LISTED RECORDS =>
·····

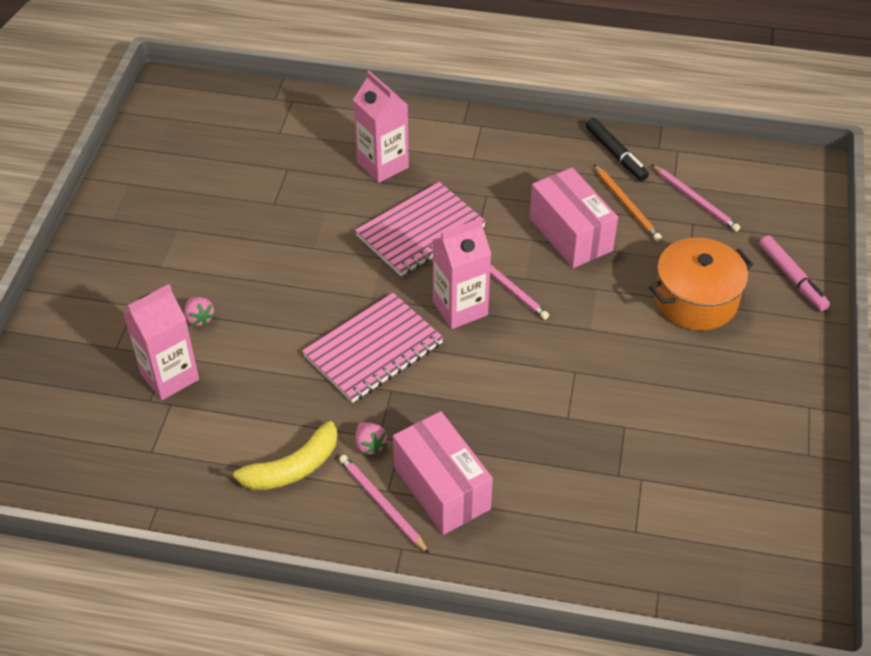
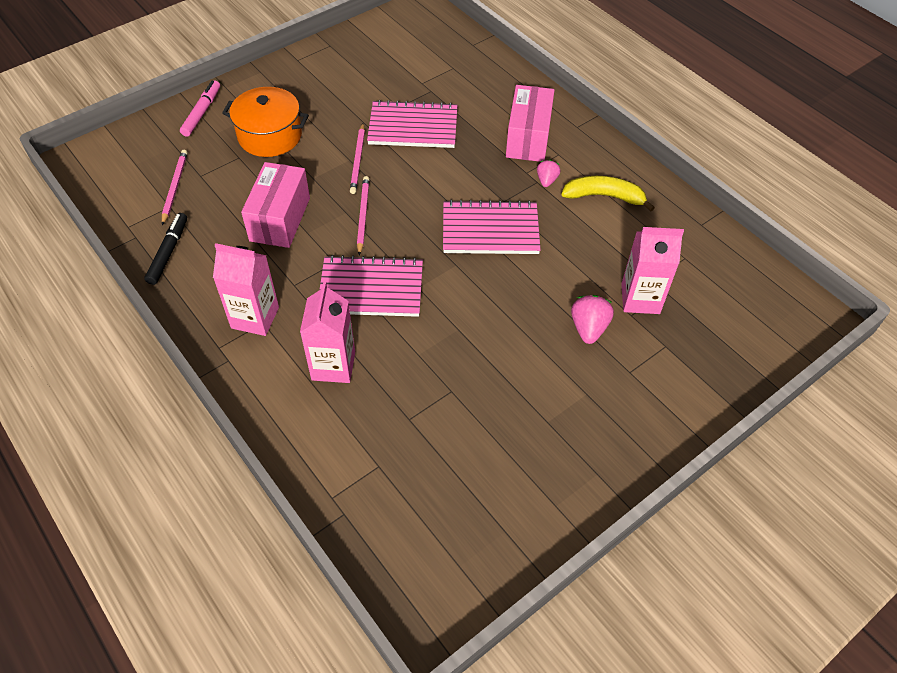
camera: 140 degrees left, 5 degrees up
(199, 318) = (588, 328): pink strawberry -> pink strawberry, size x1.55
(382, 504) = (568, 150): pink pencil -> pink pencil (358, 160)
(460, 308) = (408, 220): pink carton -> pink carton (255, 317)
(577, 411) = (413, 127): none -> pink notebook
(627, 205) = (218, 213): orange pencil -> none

·····

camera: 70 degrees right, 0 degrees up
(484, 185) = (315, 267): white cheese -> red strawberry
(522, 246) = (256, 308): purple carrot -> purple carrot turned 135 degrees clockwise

·····

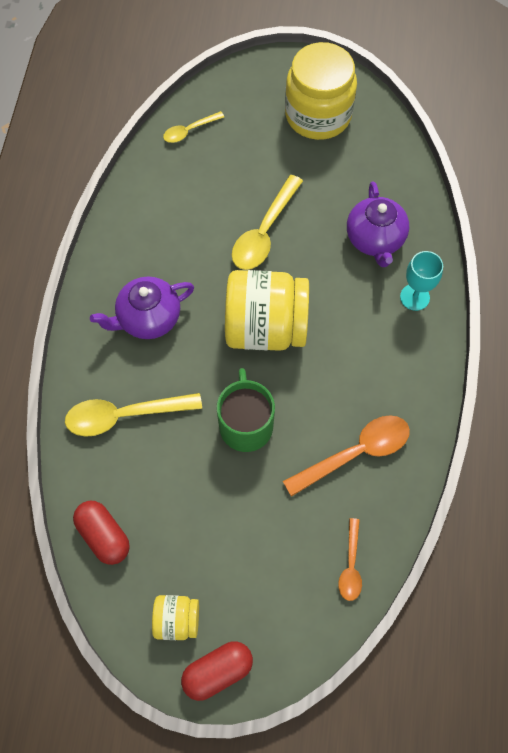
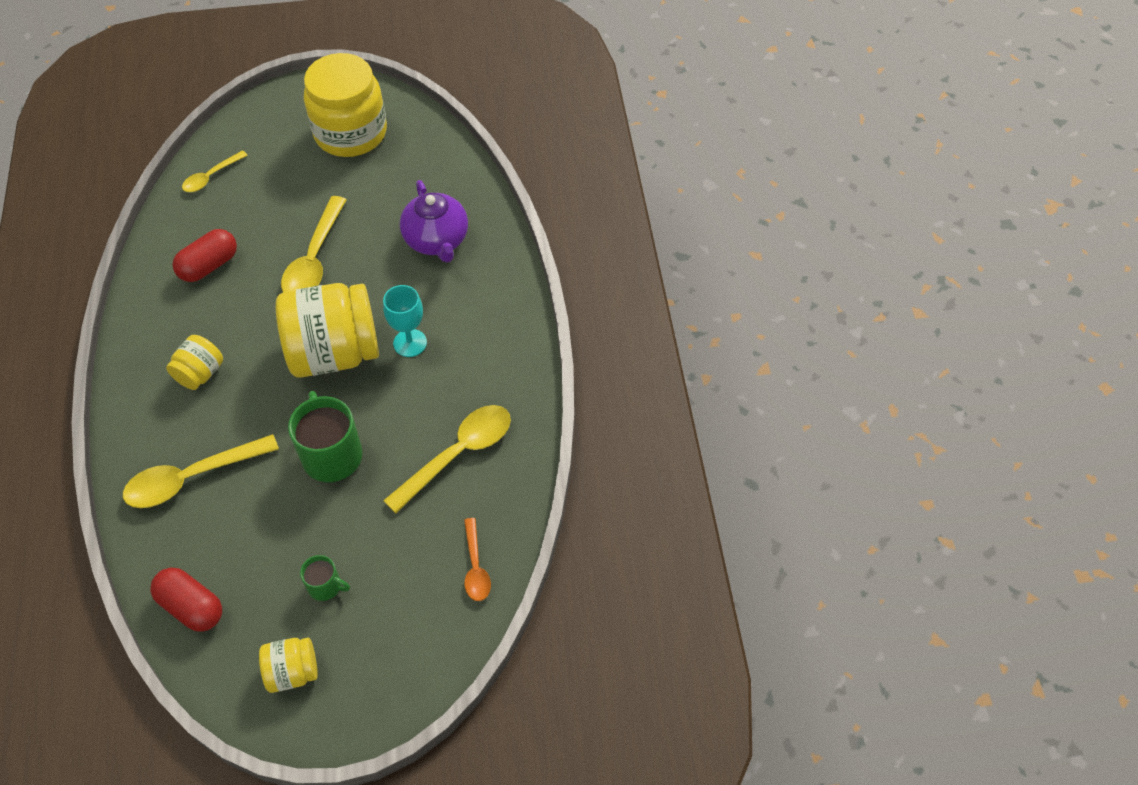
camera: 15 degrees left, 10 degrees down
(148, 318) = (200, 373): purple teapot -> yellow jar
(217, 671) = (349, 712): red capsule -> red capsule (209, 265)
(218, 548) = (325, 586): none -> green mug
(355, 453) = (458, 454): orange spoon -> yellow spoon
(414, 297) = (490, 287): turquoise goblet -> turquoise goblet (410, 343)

·····

WHAT NEEDS TO BE DONE => Each line above from the one with "(484, 185) = (315, 267): white" up to and including the one with "(522, 246) = (256, 308): purple" must be set down exactly, and no line outside that span may appear.

SOLUTION TO THIS PROBLEM =>
(484, 185) = (315, 267): white cheese -> red strawberry
(522, 246) = (256, 308): purple carrot -> purple carrot turned 135 degrees clockwise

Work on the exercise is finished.